# [Task description]
The copy should hold exactly the lines below from the one that contains "orange ball: 5 -> 6" through the one that contains "yellow headphones: 0 -> 3" and nothing else, so no pictures.

# [The data]
________________________
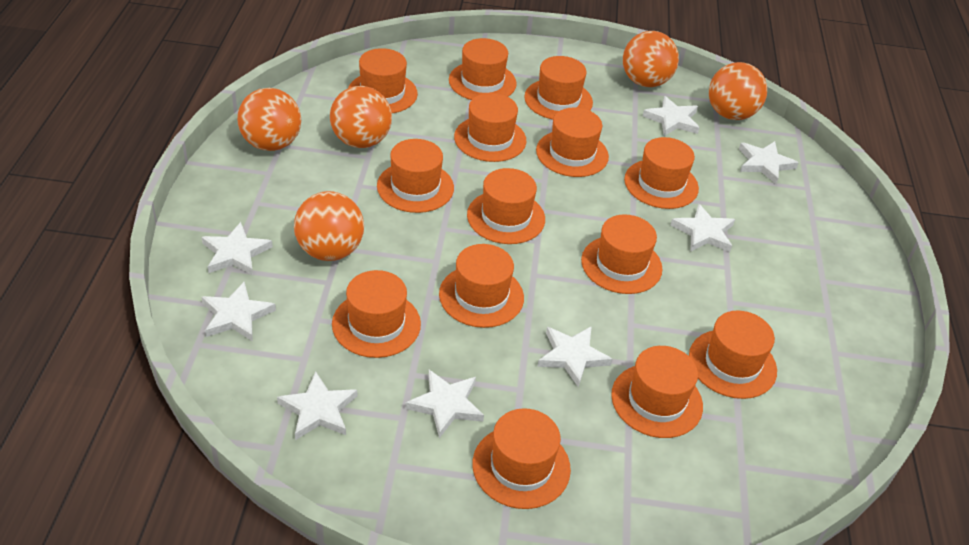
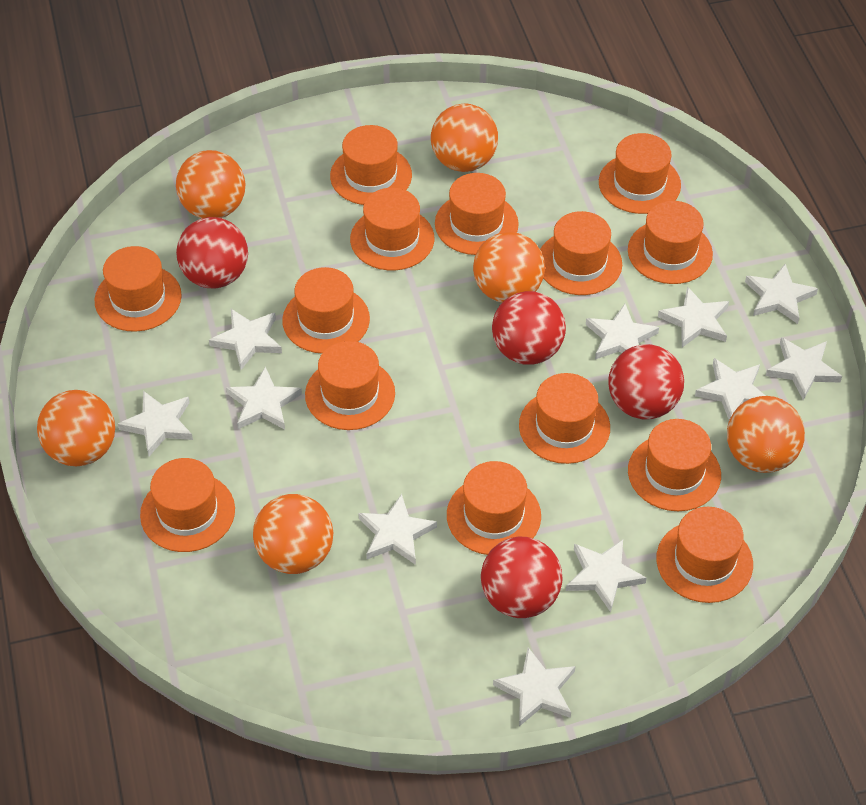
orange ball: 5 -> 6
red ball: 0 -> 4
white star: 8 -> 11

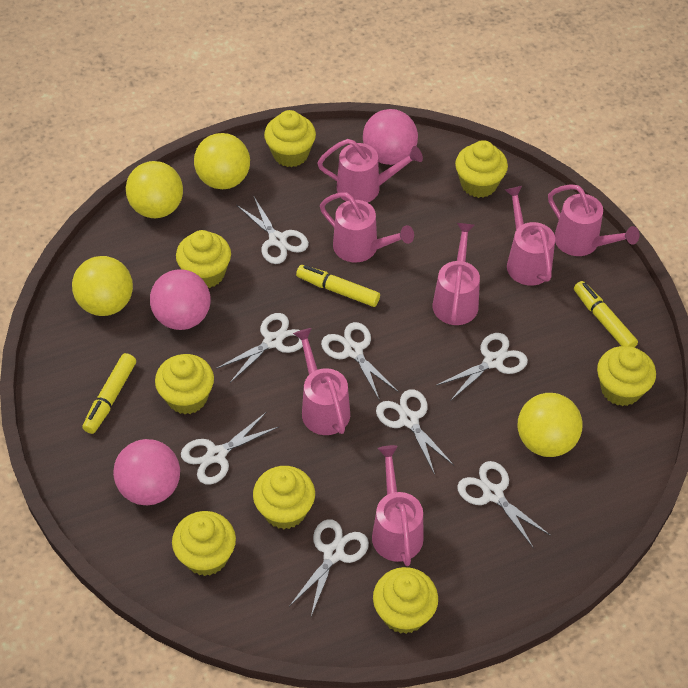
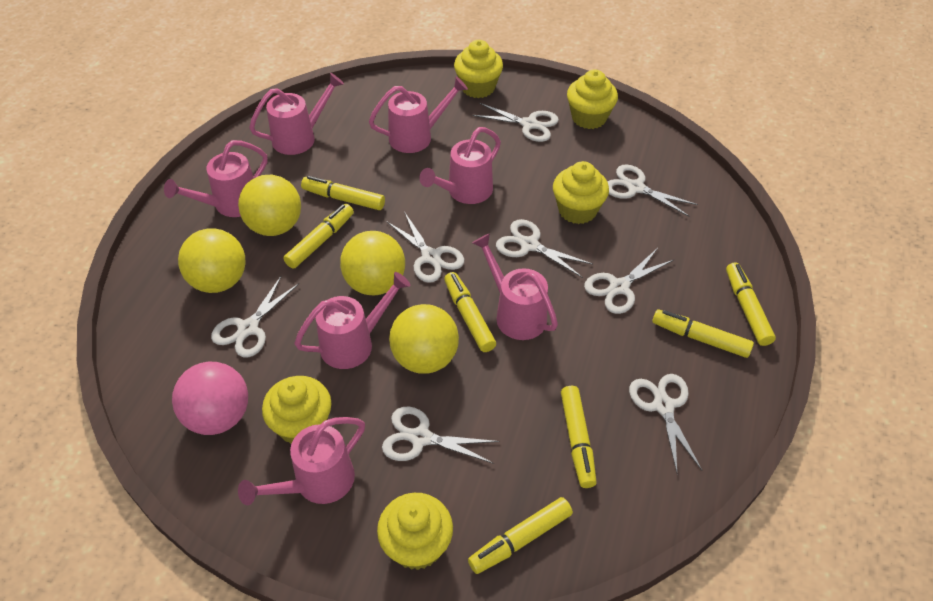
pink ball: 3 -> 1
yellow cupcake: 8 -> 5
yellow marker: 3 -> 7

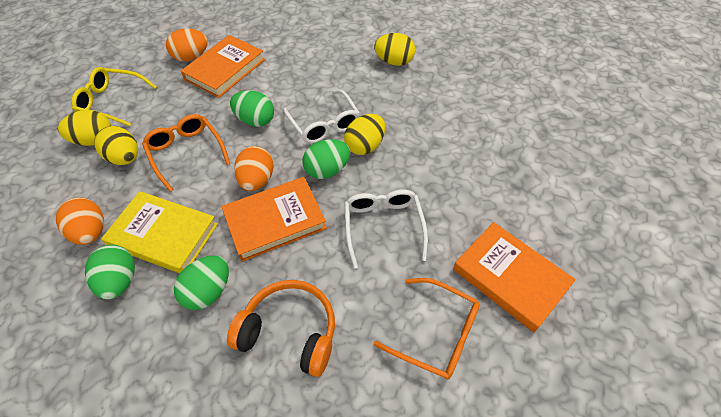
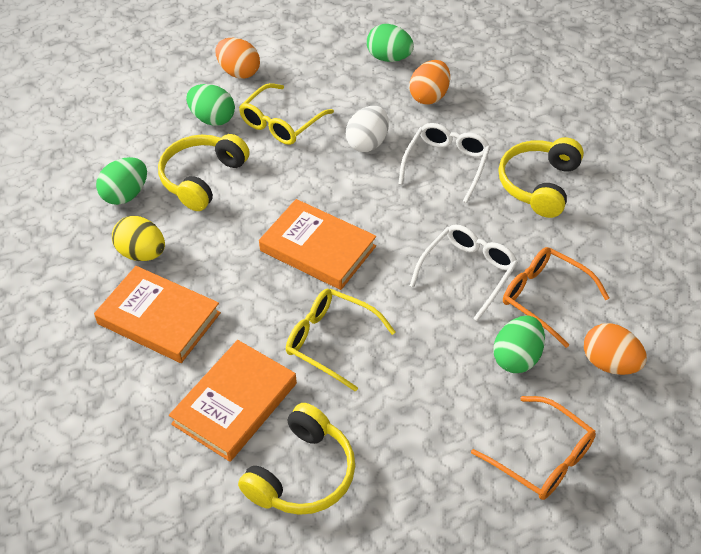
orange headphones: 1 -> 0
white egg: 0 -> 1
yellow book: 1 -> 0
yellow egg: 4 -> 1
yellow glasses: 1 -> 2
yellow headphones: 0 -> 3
________________________
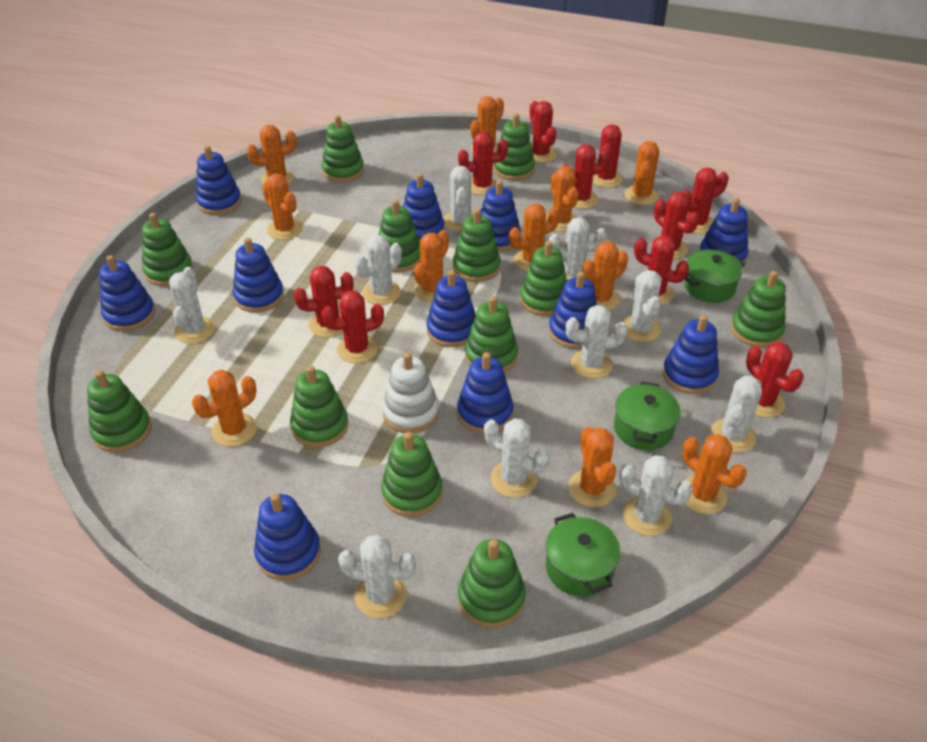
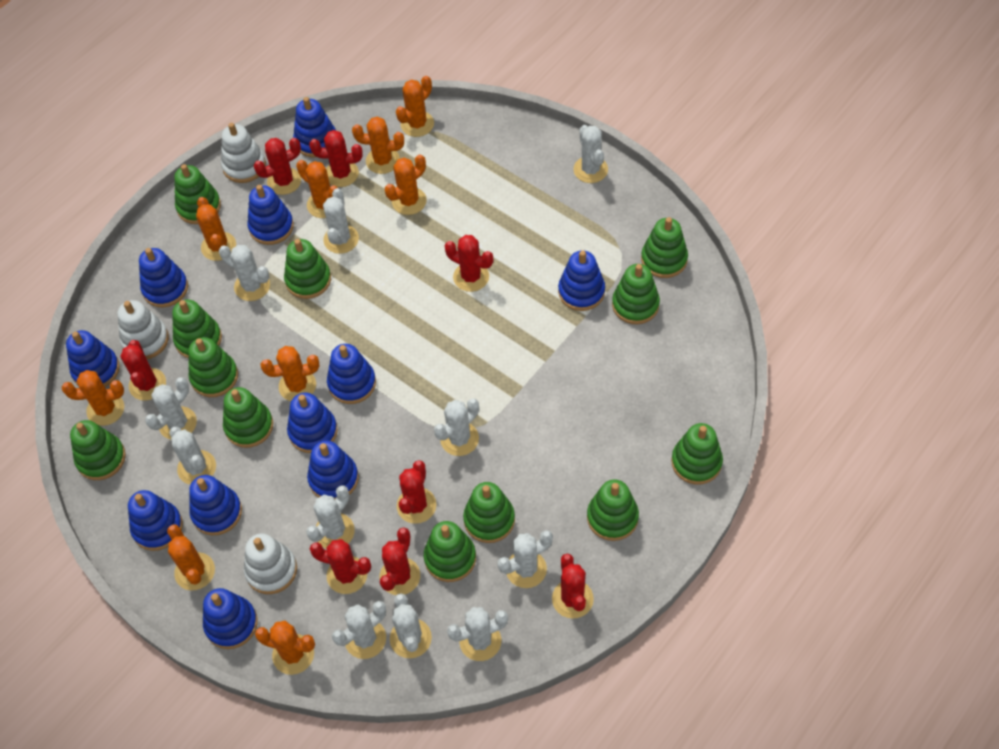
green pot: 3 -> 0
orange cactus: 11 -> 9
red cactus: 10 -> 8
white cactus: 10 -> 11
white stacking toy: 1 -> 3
________________________
# [Reply to the task]
orange ball: 5 -> 6
red ball: 0 -> 4
white star: 8 -> 11

pink ball: 3 -> 1
yellow cupcake: 8 -> 5
yellow marker: 3 -> 7

orange headphones: 1 -> 0
white egg: 0 -> 1
yellow book: 1 -> 0
yellow egg: 4 -> 1
yellow glasses: 1 -> 2
yellow headphones: 0 -> 3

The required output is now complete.